Input data:
------------------------------------------------------------
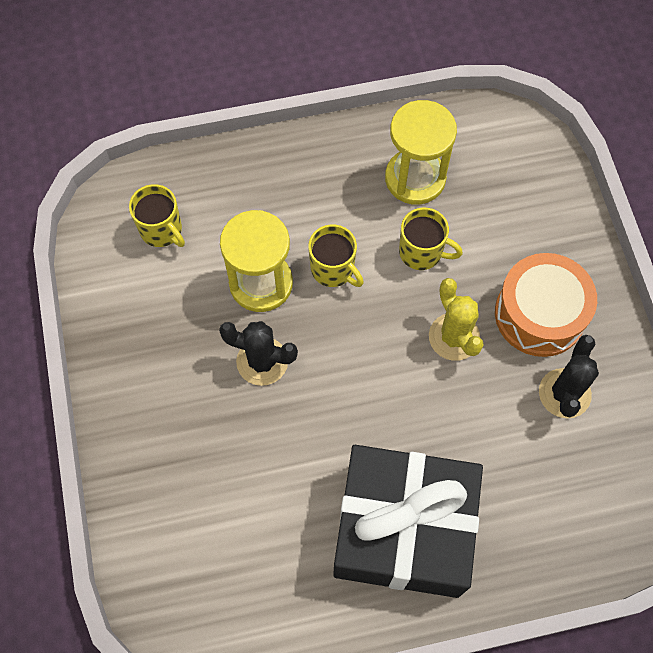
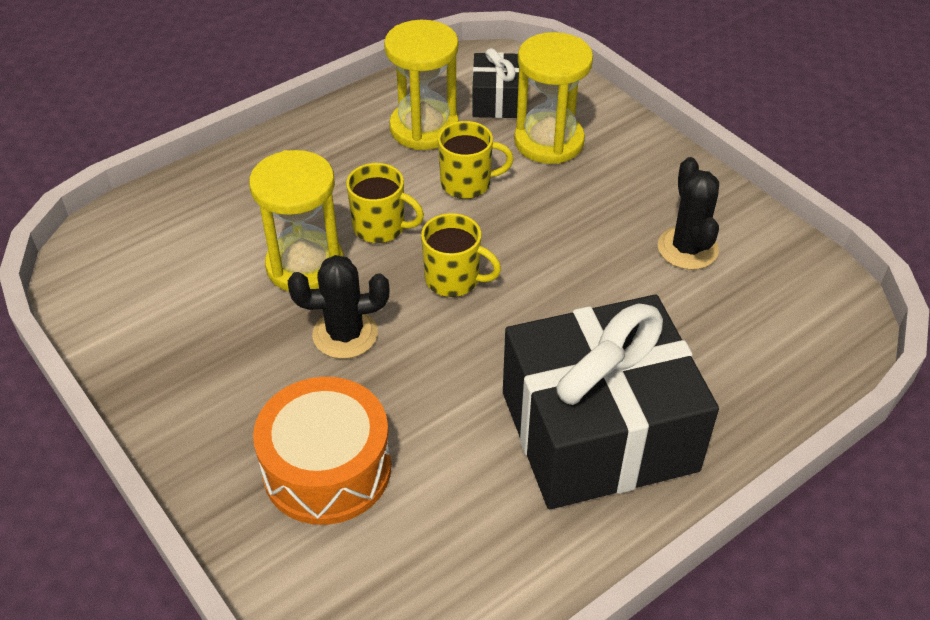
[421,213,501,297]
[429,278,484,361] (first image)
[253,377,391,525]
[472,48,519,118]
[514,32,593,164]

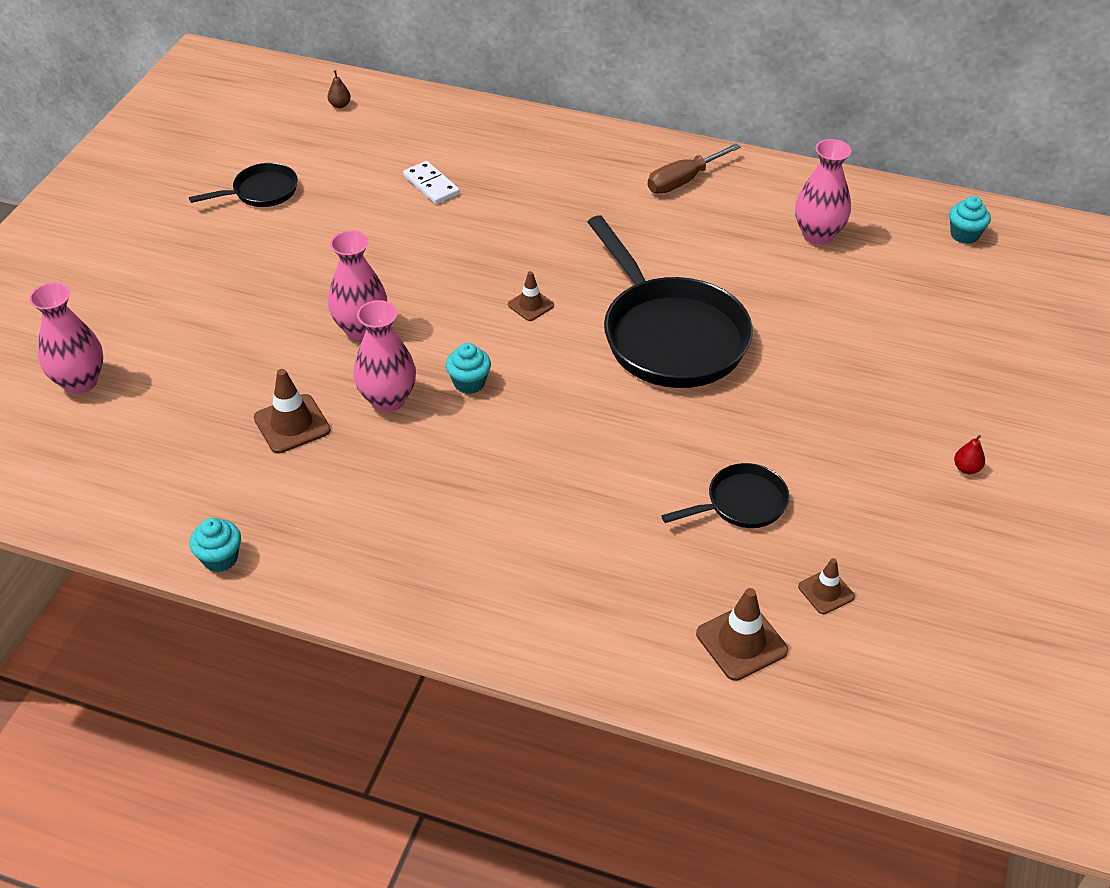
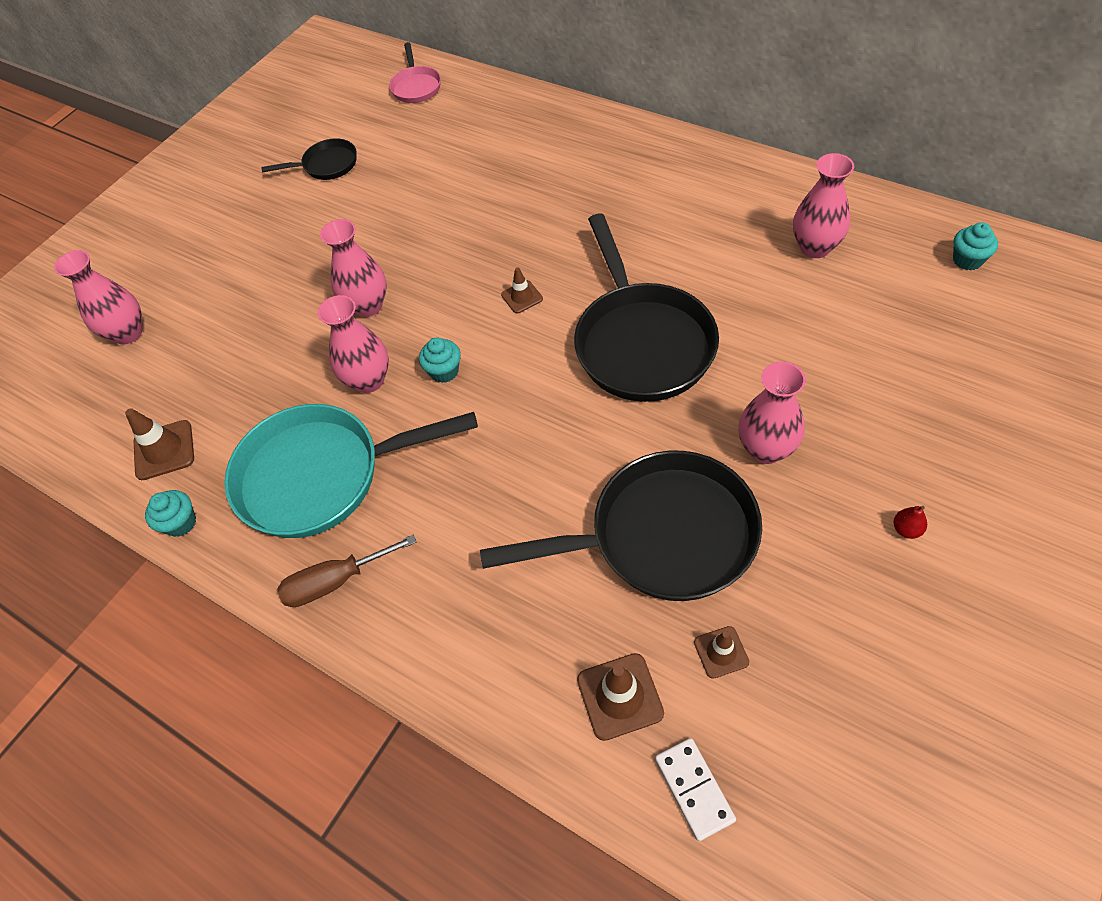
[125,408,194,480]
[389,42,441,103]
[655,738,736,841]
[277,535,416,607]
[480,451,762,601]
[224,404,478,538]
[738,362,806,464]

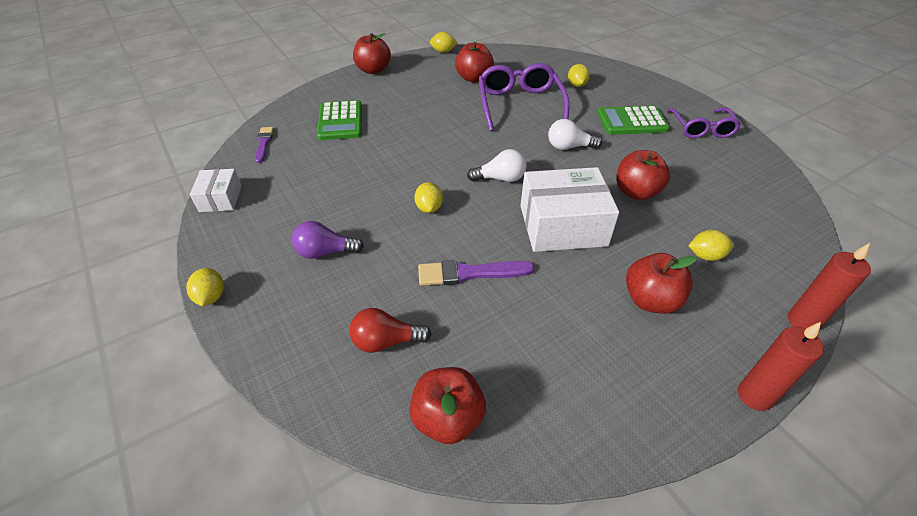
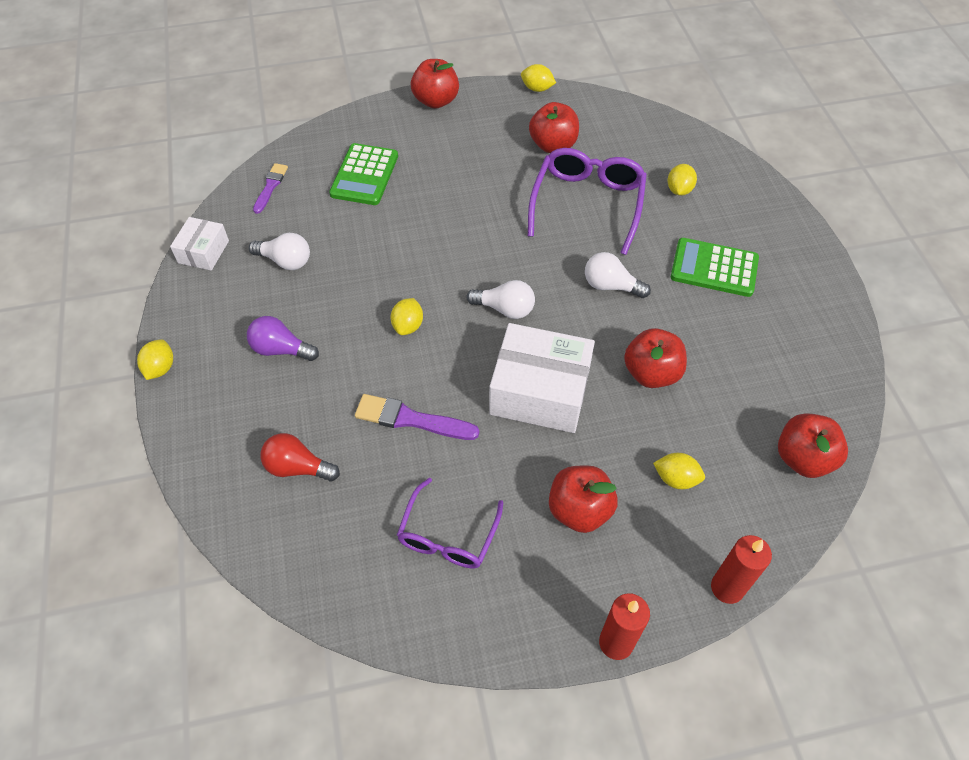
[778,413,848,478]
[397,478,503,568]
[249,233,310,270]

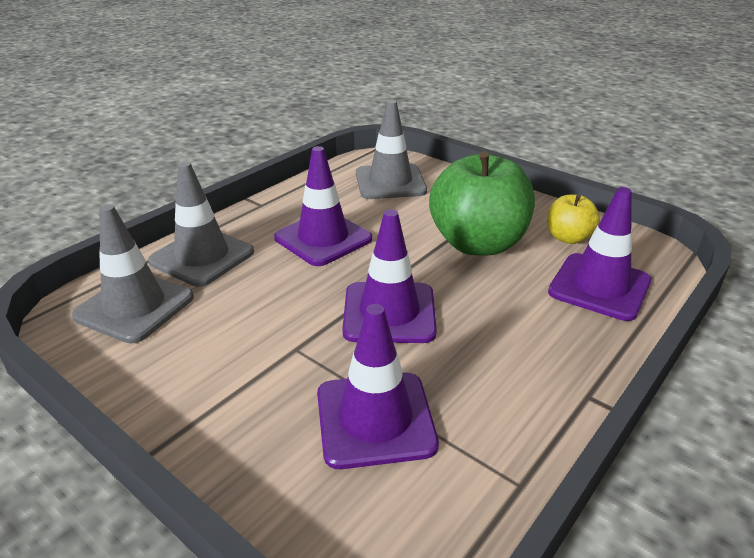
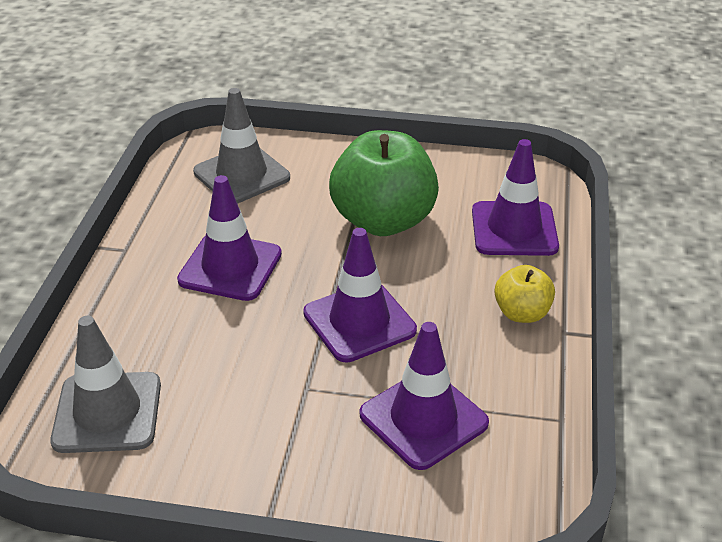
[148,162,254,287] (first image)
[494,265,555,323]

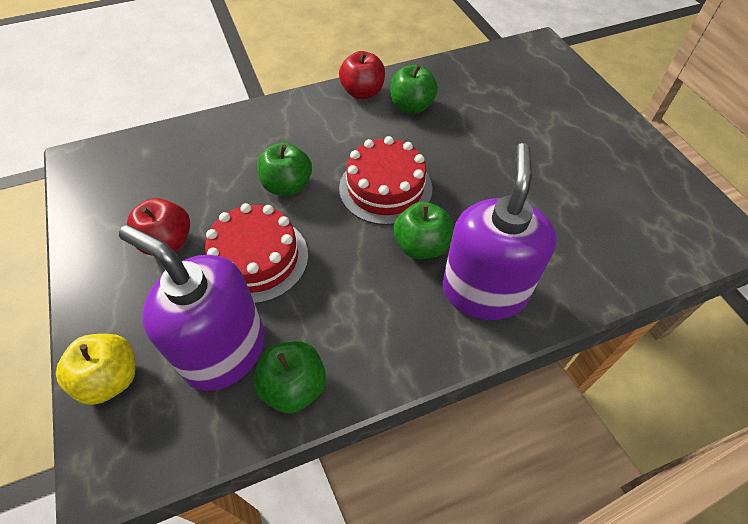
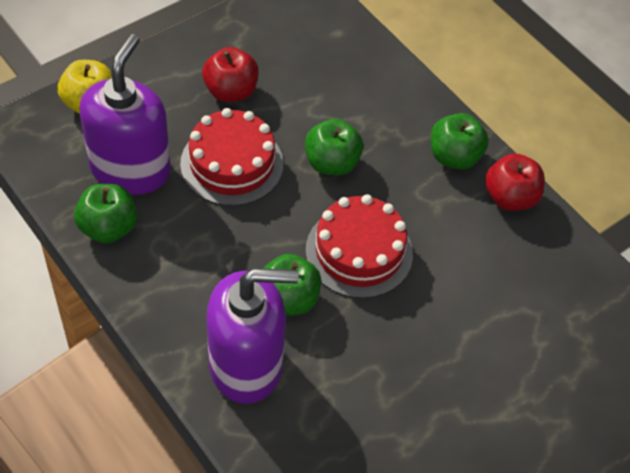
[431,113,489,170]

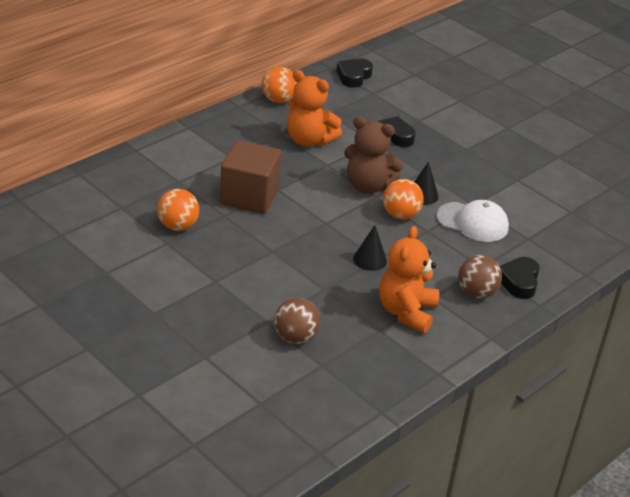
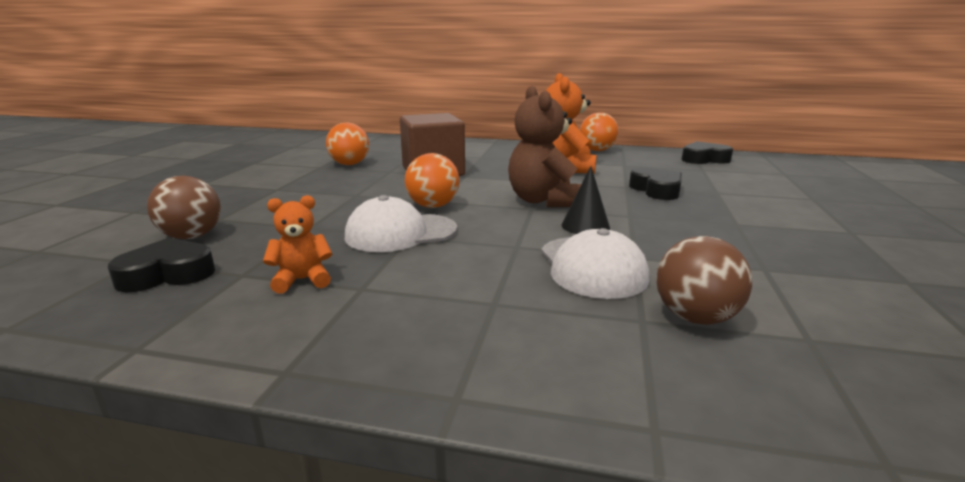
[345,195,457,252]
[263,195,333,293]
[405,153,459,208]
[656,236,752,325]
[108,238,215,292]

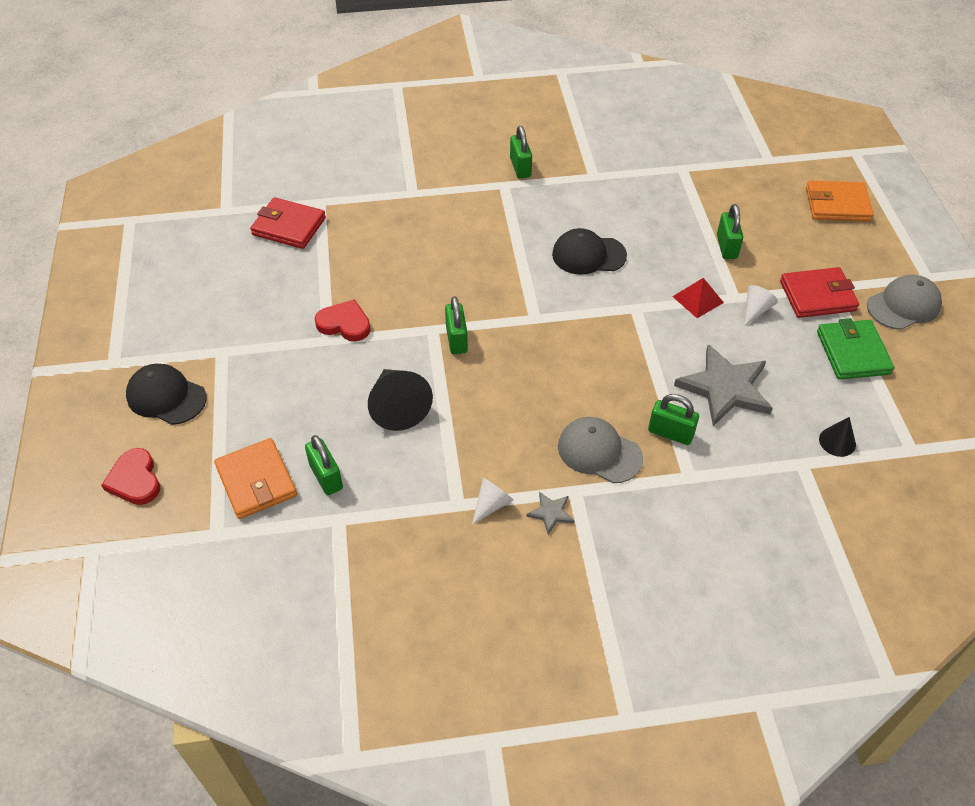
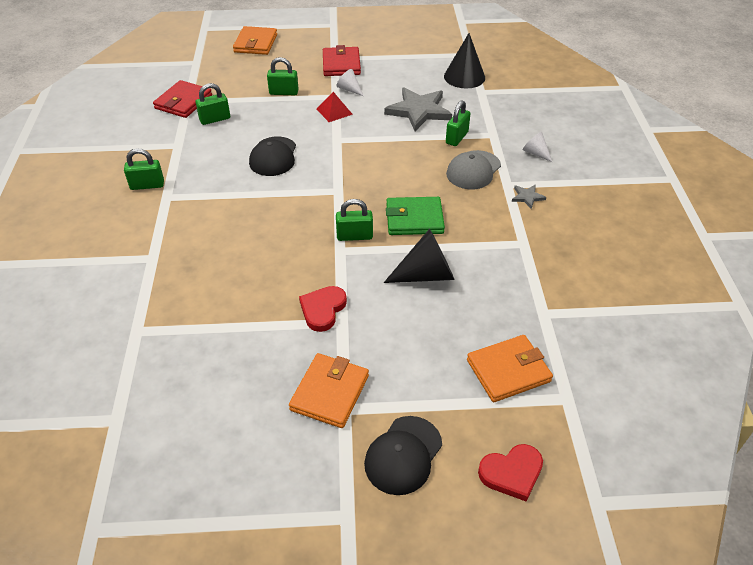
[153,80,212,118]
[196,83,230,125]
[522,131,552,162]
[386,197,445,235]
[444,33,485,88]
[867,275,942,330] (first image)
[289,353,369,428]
------------------------------------------------------------
Task requirements: When you reach the line containing "[429,278,484,361] (first image)" in the entries above, please retype it and each line after it through the last one, exactly, without the pictures.

Answer below:
[429,278,484,361] (first image)
[253,377,391,525]
[472,48,519,118]
[514,32,593,164]

[125,408,194,480]
[389,42,441,103]
[655,738,736,841]
[277,535,416,607]
[480,451,762,601]
[224,404,478,538]
[738,362,806,464]

[778,413,848,478]
[397,478,503,568]
[249,233,310,270]

[148,162,254,287] (first image)
[494,265,555,323]

[431,113,489,170]

[345,195,457,252]
[263,195,333,293]
[405,153,459,208]
[656,236,752,325]
[108,238,215,292]

[153,80,212,118]
[196,83,230,125]
[522,131,552,162]
[386,197,445,235]
[444,33,485,88]
[867,275,942,330] (first image)
[289,353,369,428]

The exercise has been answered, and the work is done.